*Problem description:* Extract, from the records beneath this instruction, each line that contains the word "carrot".
[Start of section]
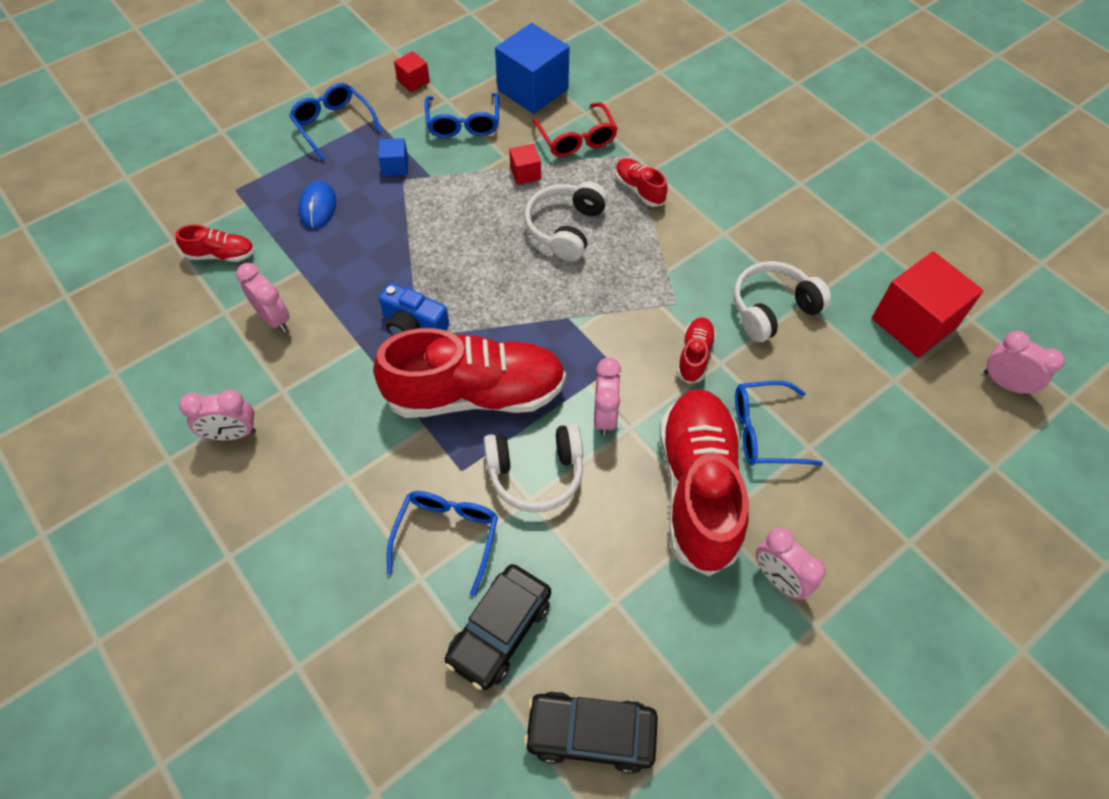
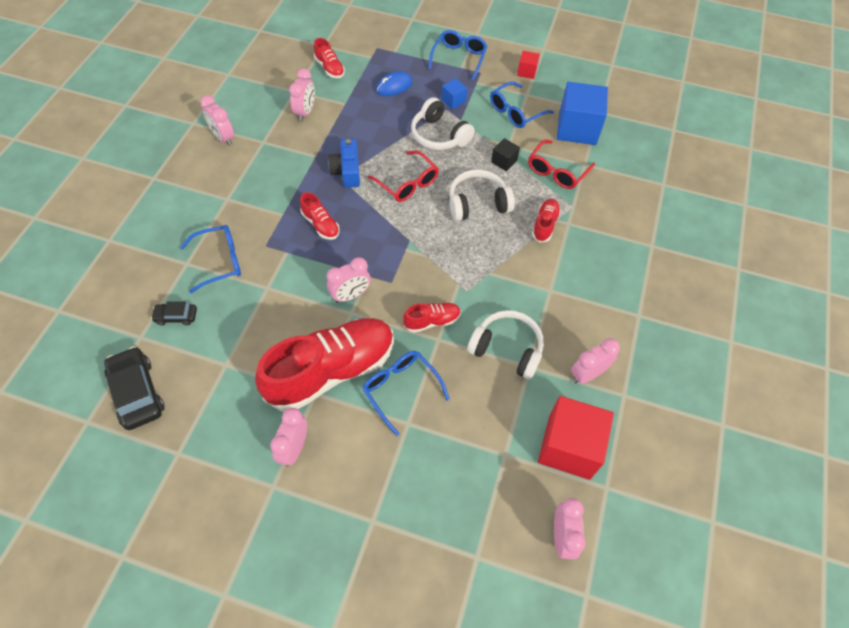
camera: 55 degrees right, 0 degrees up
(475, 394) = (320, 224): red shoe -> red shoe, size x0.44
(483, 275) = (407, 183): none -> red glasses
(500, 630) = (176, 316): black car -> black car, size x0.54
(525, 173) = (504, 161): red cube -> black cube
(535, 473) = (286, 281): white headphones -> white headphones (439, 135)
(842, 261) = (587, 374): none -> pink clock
[End of section]
[Start of section]
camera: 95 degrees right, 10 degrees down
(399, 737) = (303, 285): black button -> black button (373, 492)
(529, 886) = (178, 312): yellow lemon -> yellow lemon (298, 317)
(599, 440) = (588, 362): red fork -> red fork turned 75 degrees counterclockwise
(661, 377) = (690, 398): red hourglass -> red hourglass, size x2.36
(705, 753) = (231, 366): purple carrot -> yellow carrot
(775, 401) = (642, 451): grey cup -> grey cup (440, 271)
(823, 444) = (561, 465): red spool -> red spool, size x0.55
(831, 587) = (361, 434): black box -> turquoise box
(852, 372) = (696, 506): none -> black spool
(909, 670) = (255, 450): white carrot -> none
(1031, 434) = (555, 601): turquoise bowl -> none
[End of section]
*Exercise result:*
(705, 753) = (231, 366): purple carrot -> yellow carrot
(909, 670) = (255, 450): white carrot -> none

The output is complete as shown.